**EXTRACTED ENTRIES:**

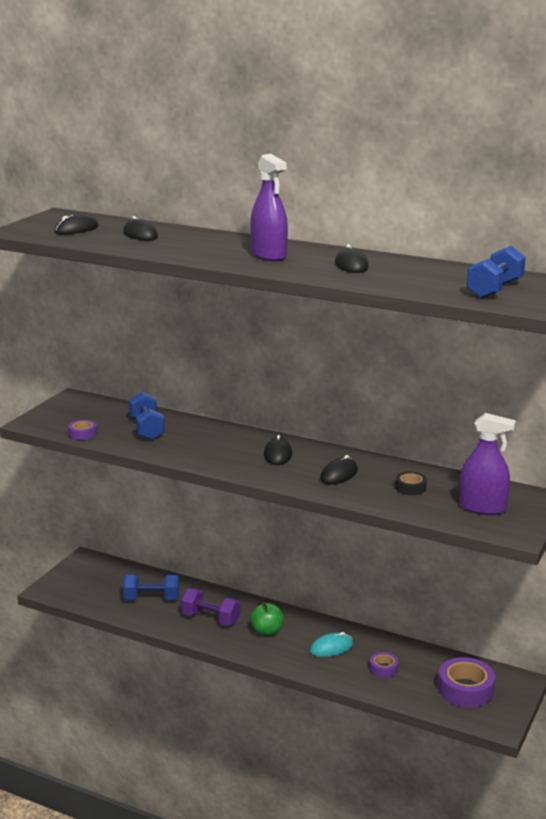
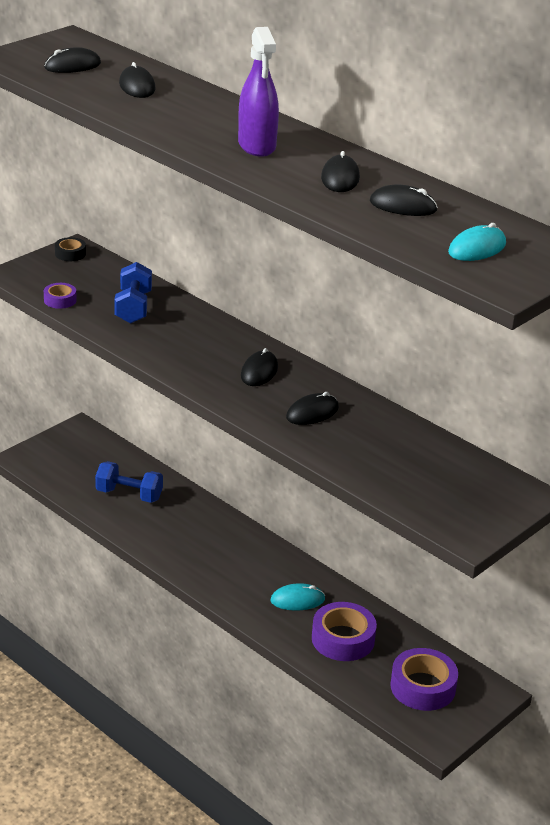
camera: 15 degrees right, 10 degrees up
(211, 619) = (181, 533): purple dumbbell -> none
(267, 632) = (235, 564): green apple -> none
(383, 668) = (343, 639): purple tape -> purple tape, size x1.89
(410, 488) = (383, 448): black tape -> black tape (70, 254)
(415, 274) = (403, 206): none -> black mouse
(482, 507) = (450, 492): purple spray bottle -> none
(495, 290) = (477, 248): blue dumbbell -> turquoise mouse

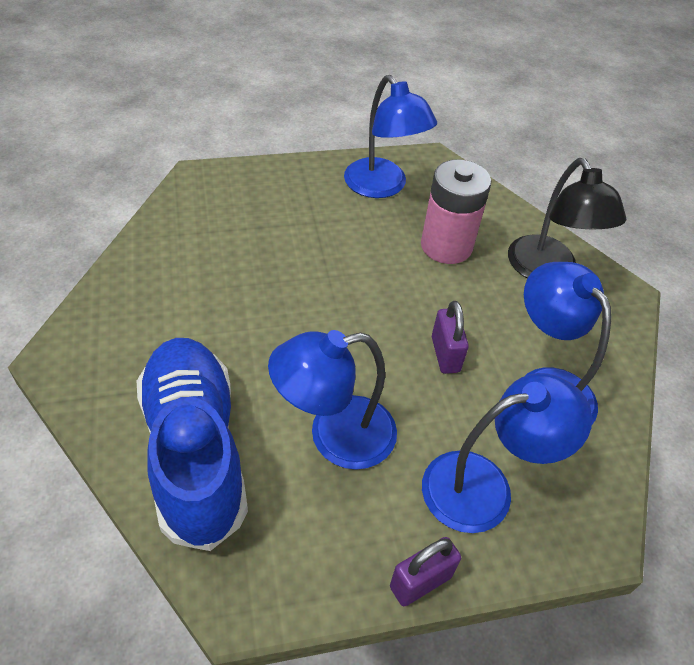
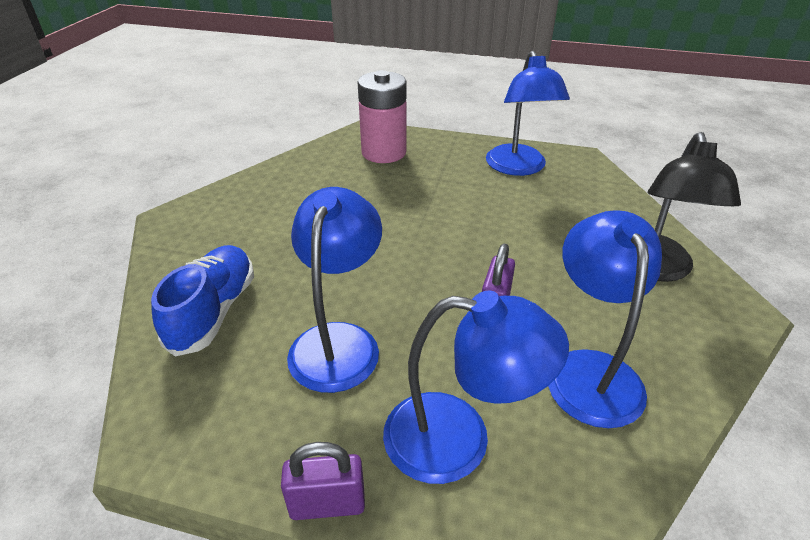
camera: 30 degrees right, 10 degrees down
(195, 450) = (214, 311): blue shoe -> blue shoe, size x0.65
(335, 436) = (339, 341): blue lamp -> blue lamp turned 90 degrees clockwise
(446, 246) = (553, 223): pink battery -> pink battery (384, 152)

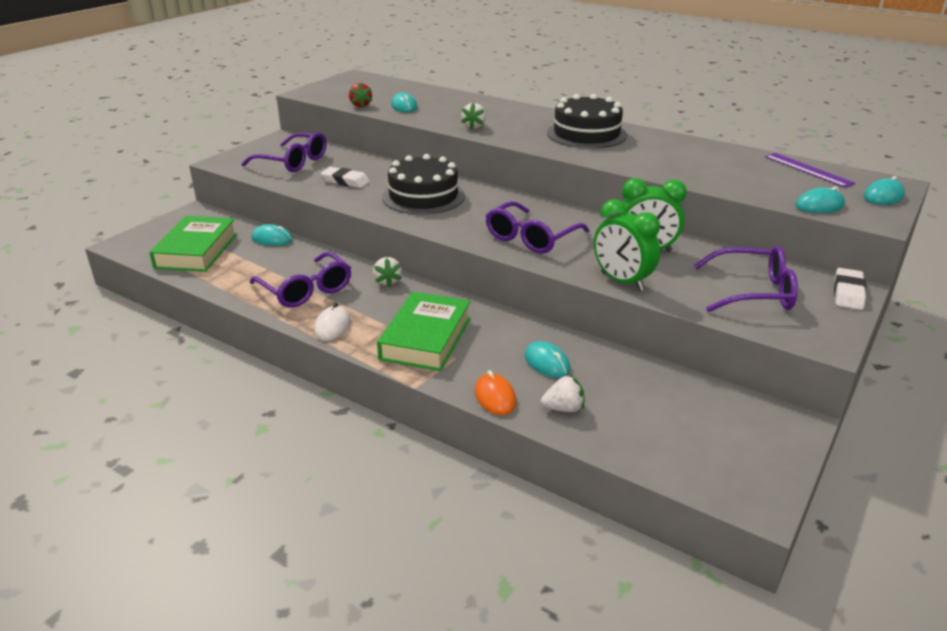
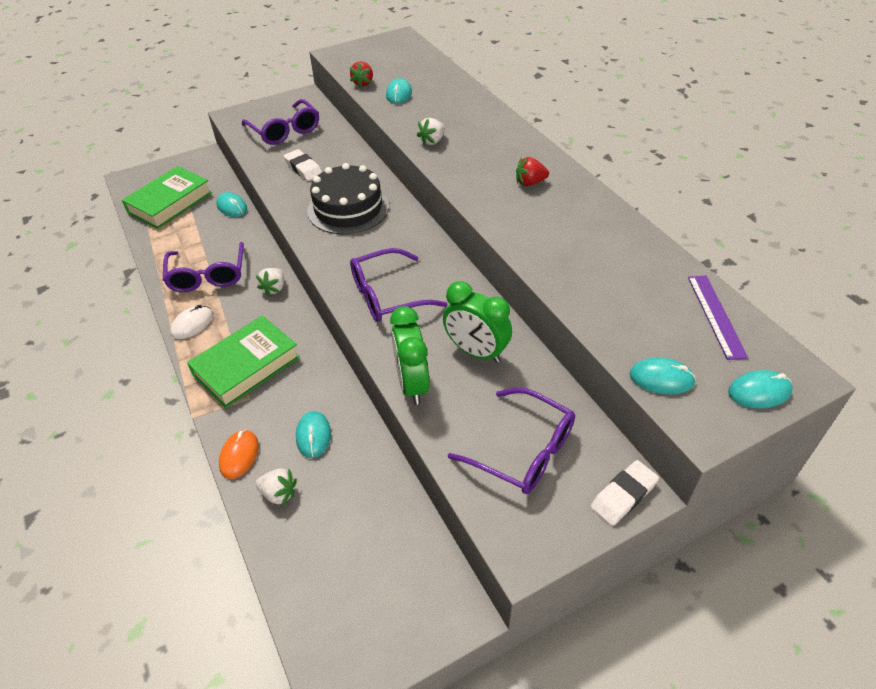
camera: 30 degrees right, 15 degrees up
(586, 134) = (530, 183): black cake -> red strawberry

**EXERCISE INSTRUCTIONS:**
From the line holding "(335, 436) = (339, 341): blue" to the last line of the listing, please output each line exactly as it stands. Pictures stay out of the copy.

**ANSWER:**
(335, 436) = (339, 341): blue lamp -> blue lamp turned 90 degrees clockwise
(446, 246) = (553, 223): pink battery -> pink battery (384, 152)

camera: 30 degrees right, 15 degrees up
(586, 134) = (530, 183): black cake -> red strawberry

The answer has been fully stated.